Problem requirements
Check each line of the material that follows, and copy those holding the string "swapped".

Records shown
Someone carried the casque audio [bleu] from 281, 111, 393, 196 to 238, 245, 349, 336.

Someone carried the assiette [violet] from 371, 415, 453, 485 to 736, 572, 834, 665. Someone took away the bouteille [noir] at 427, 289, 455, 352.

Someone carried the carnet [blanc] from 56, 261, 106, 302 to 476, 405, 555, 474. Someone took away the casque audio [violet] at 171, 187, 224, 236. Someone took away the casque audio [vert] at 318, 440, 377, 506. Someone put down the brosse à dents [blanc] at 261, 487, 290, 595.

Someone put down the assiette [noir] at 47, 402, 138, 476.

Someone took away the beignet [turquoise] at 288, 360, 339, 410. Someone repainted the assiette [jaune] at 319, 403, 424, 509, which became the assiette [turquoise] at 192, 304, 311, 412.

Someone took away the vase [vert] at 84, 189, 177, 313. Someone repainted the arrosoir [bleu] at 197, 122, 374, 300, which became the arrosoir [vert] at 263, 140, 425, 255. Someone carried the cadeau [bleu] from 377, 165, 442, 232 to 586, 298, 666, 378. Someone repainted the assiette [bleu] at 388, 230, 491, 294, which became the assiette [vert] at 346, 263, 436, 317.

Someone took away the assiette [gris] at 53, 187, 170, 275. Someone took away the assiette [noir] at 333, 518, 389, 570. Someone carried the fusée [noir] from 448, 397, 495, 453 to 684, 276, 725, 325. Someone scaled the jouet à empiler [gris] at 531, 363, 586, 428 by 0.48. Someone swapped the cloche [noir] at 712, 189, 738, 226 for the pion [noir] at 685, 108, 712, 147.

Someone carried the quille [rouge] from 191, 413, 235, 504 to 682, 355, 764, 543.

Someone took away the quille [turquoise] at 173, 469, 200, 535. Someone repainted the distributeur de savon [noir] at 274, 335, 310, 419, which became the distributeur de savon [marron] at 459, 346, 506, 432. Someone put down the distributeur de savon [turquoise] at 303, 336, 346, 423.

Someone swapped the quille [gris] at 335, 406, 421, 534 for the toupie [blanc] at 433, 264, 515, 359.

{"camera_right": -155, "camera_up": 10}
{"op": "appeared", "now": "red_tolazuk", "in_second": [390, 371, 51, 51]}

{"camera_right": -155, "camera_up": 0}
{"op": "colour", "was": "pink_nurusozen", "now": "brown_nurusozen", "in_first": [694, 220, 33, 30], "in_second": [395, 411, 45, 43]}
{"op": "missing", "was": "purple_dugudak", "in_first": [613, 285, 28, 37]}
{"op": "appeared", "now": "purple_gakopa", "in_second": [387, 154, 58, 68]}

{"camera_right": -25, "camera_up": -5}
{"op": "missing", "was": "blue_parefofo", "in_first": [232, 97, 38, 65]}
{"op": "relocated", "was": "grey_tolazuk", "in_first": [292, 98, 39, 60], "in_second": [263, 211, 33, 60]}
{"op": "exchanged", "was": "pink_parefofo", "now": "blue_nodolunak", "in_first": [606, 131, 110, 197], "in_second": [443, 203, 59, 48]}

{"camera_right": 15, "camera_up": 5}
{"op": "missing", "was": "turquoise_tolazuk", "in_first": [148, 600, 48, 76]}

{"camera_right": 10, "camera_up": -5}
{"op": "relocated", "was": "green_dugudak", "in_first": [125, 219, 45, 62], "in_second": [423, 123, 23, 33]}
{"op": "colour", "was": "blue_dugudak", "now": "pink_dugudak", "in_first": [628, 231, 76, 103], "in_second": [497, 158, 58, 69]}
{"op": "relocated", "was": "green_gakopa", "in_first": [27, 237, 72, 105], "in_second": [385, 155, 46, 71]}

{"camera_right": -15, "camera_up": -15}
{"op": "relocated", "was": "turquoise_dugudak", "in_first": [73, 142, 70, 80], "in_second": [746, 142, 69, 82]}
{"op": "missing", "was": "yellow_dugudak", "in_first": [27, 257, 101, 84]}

Exercise answer
Someone took away the assiette [gris] at 53, 187, 170, 275. Someone took away the assiette [noir] at 333, 518, 389, 570. Someone carried the fusée [noir] from 448, 397, 495, 453 to 684, 276, 725, 325. Someone scaled the jouet à empiler [gris] at 531, 363, 586, 428 by 0.48. Someone swapped the cloche [noir] at 712, 189, 738, 226 for the pion [noir] at 685, 108, 712, 147.
Someone swapped the quille [gris] at 335, 406, 421, 534 for the toupie [blanc] at 433, 264, 515, 359.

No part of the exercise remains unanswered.